DIRECTIONS FOR THIS TASK: From the listing below, reproduce word for word the part that opens with the line containing "DRIVER3 pin IN1: D9 -> D7" and closes with the line containing "DRIVER3 pin IN2: D7 -> D10"; reproduce nothing else.

DATA SUPPLIED:
================

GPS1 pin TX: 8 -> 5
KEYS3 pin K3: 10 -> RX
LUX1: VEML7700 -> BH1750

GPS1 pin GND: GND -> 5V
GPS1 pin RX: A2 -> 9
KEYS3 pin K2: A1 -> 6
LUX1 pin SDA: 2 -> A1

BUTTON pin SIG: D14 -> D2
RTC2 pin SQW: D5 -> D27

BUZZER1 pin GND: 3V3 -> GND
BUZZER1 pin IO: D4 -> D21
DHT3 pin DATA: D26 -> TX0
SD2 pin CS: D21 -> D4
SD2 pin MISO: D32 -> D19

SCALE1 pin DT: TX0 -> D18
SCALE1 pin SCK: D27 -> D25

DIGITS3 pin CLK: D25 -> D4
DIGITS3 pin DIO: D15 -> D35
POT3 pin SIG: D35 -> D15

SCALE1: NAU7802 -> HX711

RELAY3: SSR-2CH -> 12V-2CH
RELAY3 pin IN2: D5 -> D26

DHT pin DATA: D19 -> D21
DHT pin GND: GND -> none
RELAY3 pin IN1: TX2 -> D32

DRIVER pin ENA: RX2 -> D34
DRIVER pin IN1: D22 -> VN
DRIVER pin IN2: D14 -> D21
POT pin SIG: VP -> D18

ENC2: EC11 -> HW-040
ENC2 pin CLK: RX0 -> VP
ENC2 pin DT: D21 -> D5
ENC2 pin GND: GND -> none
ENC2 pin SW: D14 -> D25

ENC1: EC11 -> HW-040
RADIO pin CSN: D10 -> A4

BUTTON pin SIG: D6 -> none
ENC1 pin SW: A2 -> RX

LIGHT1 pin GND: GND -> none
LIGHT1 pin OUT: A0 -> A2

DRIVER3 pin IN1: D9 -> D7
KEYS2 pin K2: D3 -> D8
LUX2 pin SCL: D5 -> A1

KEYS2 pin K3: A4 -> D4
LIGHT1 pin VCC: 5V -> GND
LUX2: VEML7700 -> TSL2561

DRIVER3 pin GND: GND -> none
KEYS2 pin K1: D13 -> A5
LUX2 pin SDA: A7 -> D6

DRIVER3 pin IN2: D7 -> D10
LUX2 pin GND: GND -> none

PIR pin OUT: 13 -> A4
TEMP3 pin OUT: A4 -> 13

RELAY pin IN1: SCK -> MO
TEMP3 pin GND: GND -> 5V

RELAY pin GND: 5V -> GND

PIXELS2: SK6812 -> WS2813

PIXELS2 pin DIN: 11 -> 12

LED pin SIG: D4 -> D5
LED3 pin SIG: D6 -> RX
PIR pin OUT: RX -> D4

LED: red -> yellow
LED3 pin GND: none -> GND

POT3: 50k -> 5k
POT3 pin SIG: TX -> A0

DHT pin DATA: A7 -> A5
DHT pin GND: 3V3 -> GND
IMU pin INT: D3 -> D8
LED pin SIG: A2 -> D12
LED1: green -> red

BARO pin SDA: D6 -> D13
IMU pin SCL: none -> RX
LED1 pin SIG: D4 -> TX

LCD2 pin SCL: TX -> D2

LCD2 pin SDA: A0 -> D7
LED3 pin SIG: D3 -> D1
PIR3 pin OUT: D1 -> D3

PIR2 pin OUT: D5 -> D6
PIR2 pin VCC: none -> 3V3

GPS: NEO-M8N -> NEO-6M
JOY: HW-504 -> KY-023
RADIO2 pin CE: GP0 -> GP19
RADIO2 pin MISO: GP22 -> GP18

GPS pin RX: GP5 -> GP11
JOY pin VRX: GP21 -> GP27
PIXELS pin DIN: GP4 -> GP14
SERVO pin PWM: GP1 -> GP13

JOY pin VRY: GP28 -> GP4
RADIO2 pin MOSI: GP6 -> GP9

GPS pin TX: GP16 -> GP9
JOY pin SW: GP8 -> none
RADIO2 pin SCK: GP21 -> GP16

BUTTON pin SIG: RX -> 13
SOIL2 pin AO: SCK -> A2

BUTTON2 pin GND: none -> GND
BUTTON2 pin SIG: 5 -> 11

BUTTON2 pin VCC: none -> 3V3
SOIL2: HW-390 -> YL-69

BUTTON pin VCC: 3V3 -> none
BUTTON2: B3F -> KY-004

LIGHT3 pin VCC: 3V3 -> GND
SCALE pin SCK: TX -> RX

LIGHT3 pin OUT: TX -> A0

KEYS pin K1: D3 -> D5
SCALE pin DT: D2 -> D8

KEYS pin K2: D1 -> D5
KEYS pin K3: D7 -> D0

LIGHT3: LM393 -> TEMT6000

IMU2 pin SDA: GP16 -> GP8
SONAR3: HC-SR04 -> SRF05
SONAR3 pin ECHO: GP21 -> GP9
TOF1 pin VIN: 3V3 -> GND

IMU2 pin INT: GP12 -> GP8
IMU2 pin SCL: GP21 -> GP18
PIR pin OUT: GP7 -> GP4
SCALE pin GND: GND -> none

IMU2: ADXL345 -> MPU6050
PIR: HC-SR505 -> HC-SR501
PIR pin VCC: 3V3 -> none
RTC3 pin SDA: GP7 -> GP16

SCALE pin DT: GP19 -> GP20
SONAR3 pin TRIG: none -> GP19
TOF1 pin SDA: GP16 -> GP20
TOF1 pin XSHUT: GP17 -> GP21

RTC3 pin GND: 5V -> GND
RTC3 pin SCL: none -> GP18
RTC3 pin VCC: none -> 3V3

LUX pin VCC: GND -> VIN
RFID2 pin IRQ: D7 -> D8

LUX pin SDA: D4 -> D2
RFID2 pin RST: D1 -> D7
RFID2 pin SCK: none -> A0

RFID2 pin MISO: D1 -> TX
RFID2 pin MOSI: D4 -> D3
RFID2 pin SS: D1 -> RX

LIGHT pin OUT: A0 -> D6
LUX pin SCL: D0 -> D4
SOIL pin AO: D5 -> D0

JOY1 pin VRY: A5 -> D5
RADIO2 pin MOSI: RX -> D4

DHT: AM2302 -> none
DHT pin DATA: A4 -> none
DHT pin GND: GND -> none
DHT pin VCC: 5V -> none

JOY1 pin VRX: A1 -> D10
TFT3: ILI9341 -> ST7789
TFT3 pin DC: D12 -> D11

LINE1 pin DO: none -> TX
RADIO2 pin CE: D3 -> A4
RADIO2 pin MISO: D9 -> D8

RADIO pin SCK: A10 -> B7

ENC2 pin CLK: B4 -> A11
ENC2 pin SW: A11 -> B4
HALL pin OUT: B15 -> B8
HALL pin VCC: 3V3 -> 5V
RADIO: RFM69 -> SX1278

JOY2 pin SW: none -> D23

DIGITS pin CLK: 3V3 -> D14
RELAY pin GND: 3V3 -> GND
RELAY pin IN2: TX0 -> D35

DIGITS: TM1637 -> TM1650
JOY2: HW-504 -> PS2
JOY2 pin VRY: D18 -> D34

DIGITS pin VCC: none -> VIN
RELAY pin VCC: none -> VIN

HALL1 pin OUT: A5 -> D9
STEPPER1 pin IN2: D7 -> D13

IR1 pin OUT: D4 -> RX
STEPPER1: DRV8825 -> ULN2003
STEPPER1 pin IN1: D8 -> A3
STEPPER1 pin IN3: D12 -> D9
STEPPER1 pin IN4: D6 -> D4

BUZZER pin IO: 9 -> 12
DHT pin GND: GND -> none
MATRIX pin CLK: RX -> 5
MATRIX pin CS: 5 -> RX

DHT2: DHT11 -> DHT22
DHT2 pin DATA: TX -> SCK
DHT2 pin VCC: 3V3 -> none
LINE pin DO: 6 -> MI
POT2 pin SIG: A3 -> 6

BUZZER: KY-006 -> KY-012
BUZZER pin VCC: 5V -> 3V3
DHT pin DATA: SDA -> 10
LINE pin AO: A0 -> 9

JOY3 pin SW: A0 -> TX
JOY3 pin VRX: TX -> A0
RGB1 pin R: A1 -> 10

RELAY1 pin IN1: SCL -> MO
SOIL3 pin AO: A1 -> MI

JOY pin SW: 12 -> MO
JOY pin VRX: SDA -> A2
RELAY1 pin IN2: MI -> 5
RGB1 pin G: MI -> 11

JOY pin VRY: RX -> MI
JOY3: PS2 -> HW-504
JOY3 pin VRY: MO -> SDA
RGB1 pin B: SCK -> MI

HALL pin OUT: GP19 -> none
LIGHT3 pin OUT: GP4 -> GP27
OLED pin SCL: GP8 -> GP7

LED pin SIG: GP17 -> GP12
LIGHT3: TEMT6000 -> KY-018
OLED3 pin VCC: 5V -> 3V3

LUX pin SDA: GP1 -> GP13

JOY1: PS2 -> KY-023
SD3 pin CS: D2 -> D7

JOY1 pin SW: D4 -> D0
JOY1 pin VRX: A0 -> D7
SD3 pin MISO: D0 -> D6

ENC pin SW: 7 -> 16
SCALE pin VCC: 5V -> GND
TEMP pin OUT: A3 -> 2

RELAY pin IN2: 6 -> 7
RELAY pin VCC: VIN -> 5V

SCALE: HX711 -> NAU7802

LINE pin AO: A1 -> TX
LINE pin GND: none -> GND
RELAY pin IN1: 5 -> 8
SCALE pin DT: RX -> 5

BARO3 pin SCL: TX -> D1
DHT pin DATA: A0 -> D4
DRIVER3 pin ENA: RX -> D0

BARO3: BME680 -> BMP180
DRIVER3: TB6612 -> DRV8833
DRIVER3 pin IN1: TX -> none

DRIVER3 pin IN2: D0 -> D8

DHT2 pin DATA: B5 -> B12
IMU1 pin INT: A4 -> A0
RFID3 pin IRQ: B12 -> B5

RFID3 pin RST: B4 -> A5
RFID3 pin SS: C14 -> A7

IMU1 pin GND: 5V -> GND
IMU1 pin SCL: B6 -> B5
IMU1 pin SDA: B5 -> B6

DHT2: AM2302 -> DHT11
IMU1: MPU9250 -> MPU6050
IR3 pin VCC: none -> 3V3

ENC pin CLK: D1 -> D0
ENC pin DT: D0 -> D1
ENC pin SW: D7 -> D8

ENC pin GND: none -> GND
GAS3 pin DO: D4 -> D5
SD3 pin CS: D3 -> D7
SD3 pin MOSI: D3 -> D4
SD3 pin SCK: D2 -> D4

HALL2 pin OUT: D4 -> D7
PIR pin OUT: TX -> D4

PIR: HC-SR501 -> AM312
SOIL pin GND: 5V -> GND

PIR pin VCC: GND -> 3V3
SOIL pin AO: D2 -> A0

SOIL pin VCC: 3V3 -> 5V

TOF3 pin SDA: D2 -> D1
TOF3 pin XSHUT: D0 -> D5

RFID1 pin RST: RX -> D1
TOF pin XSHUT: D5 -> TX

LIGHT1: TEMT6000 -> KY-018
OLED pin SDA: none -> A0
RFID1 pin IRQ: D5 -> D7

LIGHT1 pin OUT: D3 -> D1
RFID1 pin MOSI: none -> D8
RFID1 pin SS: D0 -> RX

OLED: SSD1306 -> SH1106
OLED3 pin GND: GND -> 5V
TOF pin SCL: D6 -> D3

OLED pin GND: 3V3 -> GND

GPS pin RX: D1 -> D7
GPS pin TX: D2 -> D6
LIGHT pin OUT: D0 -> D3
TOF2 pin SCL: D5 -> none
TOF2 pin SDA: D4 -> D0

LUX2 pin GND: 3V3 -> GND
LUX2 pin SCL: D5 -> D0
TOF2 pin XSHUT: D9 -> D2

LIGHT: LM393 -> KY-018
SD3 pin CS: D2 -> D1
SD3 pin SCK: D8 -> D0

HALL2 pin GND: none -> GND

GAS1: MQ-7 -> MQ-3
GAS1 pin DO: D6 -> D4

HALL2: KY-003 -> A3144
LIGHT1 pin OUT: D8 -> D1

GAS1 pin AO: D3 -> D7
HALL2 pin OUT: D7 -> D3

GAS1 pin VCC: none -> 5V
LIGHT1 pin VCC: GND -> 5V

================

RESPONSE TO THIS EXERCISE:
DRIVER3 pin IN1: D9 -> D7
KEYS2 pin K2: D3 -> D8
LUX2 pin SCL: D5 -> A1

KEYS2 pin K3: A4 -> D4
LIGHT1 pin VCC: 5V -> GND
LUX2: VEML7700 -> TSL2561

DRIVER3 pin GND: GND -> none
KEYS2 pin K1: D13 -> A5
LUX2 pin SDA: A7 -> D6

DRIVER3 pin IN2: D7 -> D10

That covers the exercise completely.